▶ **DIRECTIONS FOR THIS TASK**
Reproduce word for word the stretch of the listing below, from the line containing "Identify the location of the" through the line containing "Identify the location of oil", both ends included.

▶ **SOURCE MATERIAL**
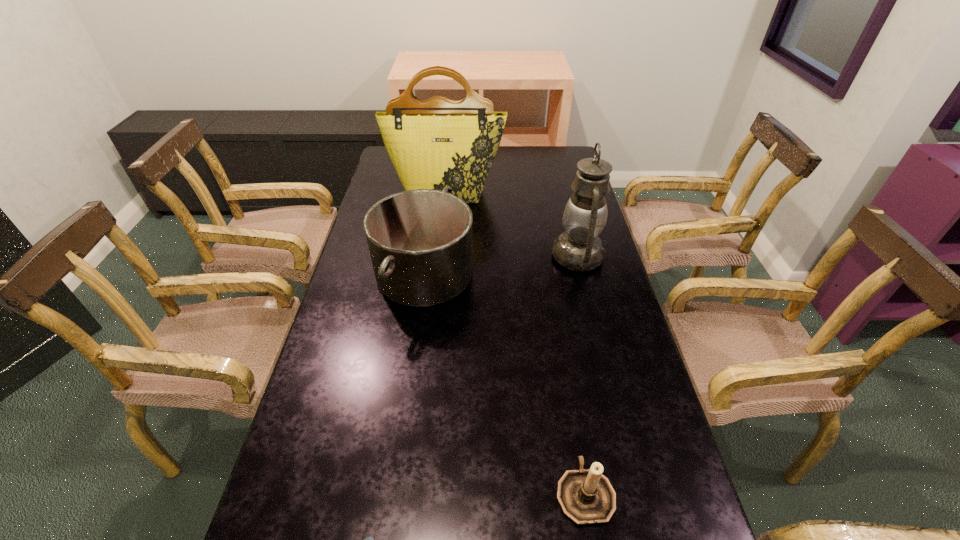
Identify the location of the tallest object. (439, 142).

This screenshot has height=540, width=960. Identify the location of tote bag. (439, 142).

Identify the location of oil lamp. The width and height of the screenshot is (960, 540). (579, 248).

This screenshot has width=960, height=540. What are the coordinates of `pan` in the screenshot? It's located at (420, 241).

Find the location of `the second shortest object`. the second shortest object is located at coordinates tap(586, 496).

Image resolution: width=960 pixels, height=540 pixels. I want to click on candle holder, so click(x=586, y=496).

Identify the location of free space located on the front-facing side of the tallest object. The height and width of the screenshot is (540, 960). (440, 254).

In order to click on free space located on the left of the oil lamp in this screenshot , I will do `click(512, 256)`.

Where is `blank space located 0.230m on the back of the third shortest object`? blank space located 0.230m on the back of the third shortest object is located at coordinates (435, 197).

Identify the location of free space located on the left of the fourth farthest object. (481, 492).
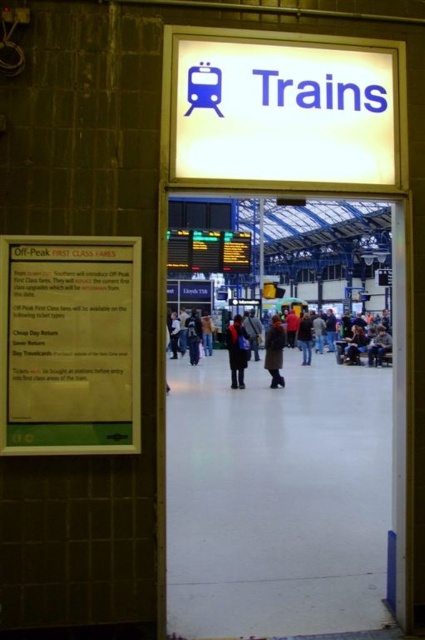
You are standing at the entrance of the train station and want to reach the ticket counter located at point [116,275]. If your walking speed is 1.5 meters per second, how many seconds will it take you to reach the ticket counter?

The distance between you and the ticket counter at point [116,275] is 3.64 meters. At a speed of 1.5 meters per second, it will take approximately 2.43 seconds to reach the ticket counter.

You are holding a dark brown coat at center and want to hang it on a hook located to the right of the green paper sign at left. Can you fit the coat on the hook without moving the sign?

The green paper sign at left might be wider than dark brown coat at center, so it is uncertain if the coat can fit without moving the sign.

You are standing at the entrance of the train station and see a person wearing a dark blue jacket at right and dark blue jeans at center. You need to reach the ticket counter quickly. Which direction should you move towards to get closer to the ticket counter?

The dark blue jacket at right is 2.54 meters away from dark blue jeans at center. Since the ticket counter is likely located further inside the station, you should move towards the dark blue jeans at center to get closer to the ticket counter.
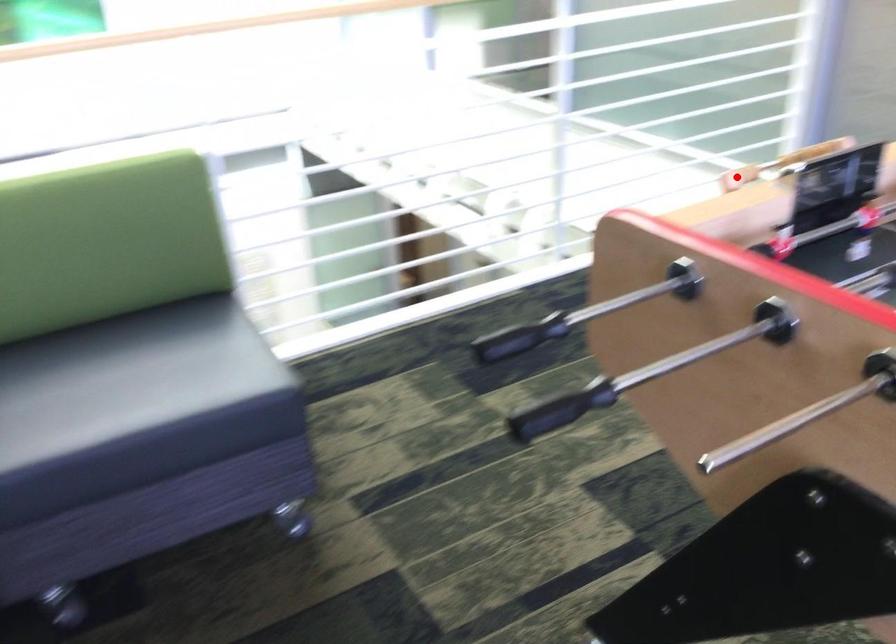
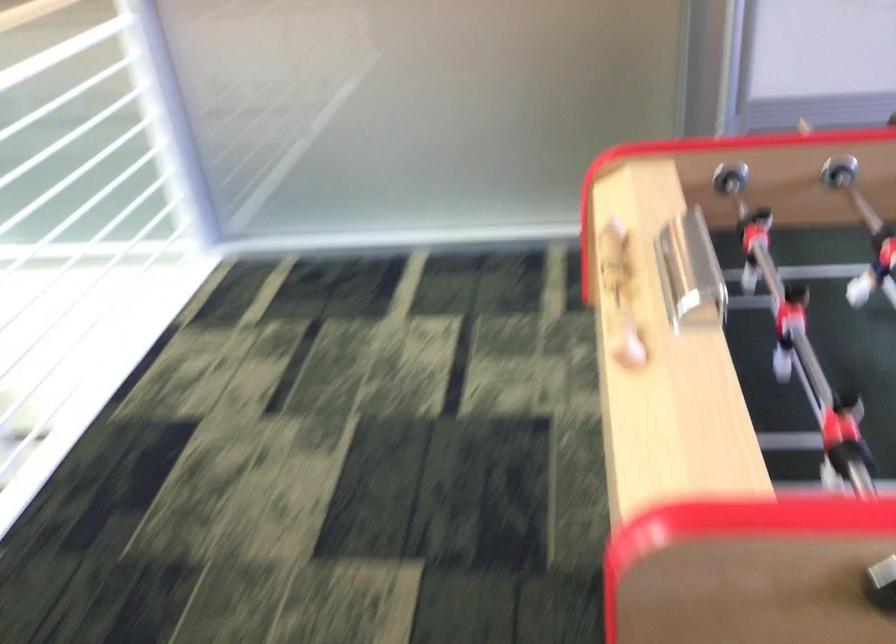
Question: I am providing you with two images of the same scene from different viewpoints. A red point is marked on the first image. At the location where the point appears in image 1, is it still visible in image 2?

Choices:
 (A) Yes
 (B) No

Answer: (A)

...

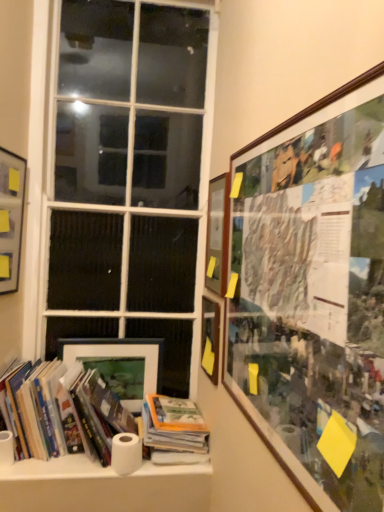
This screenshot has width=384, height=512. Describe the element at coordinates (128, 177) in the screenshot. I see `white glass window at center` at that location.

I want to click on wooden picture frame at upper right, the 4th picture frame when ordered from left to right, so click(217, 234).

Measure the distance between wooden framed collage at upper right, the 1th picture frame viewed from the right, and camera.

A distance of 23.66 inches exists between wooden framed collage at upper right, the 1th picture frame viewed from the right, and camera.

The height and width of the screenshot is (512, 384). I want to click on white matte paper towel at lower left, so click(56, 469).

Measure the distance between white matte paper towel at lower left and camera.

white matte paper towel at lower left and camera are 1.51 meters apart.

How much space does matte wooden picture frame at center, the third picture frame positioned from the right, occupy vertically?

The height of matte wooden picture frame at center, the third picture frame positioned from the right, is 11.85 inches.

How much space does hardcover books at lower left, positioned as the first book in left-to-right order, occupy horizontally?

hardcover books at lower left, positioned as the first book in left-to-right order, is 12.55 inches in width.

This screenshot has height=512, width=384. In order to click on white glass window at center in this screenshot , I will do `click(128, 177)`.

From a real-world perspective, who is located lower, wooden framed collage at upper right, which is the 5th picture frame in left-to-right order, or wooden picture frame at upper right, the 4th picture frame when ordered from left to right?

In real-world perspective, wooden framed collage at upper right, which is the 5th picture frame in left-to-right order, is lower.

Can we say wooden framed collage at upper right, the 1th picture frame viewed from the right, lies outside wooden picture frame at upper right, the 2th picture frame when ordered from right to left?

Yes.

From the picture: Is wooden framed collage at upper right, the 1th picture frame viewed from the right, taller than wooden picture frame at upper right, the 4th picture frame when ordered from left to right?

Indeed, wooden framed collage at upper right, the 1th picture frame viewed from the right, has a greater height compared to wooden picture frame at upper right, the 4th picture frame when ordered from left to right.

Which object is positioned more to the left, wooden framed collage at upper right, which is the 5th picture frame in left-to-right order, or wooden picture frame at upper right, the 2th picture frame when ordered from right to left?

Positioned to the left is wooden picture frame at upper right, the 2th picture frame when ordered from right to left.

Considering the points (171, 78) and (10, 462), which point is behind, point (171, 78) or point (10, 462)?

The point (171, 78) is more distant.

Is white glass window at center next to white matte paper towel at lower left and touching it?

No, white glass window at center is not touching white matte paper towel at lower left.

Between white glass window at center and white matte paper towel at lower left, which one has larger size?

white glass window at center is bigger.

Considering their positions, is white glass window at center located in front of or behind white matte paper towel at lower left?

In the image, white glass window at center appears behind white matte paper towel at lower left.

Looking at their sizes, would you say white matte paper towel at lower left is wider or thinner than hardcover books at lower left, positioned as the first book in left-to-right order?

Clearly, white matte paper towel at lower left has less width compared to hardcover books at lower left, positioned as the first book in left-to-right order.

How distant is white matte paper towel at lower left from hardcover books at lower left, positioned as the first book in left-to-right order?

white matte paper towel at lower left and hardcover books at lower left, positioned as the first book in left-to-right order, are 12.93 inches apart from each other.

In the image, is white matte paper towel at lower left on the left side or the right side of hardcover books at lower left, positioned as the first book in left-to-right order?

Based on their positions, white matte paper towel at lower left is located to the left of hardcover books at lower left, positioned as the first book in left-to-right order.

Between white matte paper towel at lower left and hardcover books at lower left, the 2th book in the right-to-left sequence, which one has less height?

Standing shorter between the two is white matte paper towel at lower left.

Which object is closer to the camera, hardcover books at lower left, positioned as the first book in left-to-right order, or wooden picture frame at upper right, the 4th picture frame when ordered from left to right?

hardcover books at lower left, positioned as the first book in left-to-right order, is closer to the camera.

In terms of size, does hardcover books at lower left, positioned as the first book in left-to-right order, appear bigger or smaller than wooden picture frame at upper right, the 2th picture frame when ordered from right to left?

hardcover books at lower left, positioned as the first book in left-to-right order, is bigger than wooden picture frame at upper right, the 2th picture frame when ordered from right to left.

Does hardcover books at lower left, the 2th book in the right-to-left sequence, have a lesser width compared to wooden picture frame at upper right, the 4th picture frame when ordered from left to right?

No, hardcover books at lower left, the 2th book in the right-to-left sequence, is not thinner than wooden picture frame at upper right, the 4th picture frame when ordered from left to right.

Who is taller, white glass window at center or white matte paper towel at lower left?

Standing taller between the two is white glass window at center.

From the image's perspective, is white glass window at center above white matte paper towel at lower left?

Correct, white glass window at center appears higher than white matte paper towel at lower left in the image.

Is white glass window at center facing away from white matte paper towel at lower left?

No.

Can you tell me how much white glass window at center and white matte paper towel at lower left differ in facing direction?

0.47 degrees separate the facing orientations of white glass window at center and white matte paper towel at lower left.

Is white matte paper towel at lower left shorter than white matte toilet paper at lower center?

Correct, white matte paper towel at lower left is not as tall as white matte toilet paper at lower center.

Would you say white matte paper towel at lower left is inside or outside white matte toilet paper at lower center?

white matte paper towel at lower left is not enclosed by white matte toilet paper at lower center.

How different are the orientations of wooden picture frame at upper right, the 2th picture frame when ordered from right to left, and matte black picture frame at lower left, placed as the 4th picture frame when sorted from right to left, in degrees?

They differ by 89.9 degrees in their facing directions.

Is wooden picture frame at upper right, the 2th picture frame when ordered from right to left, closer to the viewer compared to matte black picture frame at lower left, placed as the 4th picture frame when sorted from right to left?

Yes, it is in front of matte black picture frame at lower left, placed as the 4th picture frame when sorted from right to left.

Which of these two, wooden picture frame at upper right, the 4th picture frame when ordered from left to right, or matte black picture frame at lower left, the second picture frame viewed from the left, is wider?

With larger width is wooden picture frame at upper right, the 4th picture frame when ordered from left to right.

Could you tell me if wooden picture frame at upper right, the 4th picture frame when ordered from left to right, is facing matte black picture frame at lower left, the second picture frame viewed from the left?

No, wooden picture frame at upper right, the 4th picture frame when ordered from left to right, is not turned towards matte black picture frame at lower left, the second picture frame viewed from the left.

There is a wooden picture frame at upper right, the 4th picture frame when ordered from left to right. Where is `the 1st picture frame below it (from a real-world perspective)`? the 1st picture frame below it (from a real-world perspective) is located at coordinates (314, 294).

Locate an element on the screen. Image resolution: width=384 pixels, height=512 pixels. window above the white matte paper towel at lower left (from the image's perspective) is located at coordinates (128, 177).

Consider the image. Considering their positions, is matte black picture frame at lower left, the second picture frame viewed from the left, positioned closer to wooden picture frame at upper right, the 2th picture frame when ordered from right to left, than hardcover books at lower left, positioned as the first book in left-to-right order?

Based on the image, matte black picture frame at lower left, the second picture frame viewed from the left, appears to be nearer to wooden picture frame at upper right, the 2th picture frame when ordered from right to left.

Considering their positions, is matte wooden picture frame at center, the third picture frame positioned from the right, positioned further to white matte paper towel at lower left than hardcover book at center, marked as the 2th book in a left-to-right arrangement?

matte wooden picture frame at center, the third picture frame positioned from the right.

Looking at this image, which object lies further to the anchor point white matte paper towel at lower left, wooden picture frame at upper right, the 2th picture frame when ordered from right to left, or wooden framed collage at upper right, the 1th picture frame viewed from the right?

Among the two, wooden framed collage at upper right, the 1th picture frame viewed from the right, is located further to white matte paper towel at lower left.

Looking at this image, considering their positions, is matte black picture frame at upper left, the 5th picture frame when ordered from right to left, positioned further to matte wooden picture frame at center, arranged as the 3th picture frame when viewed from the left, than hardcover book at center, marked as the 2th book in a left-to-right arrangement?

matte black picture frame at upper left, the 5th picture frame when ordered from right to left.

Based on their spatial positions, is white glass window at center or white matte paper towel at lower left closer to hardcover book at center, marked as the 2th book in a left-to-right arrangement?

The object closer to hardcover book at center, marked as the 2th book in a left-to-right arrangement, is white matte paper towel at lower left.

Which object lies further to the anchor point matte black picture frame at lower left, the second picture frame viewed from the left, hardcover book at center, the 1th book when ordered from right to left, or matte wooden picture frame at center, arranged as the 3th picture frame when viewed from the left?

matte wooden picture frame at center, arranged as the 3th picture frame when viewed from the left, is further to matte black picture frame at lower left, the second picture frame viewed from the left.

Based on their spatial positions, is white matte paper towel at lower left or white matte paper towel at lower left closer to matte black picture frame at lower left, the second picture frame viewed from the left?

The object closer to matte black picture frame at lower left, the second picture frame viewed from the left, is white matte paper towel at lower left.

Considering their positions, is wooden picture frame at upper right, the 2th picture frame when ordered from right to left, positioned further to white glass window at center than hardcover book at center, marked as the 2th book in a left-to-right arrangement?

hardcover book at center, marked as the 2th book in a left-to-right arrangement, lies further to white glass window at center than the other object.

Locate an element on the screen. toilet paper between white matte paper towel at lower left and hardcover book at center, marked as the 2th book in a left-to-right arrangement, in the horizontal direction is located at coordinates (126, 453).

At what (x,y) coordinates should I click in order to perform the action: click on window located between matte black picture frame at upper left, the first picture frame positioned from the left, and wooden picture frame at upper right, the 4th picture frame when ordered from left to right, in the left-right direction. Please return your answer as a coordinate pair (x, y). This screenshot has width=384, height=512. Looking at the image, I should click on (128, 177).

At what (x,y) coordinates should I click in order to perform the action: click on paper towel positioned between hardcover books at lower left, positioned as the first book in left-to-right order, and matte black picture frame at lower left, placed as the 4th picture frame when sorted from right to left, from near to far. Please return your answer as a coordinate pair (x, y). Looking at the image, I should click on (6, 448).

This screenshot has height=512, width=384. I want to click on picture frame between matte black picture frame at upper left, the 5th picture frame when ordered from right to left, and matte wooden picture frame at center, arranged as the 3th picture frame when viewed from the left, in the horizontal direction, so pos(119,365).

▶ **RESULT OF THE EXERCISE**
Identify the location of the tallest object. (439, 142).

This screenshot has height=540, width=960. Identify the location of tote bag. (439, 142).

Identify the location of oil lamp. The width and height of the screenshot is (960, 540). (579, 248).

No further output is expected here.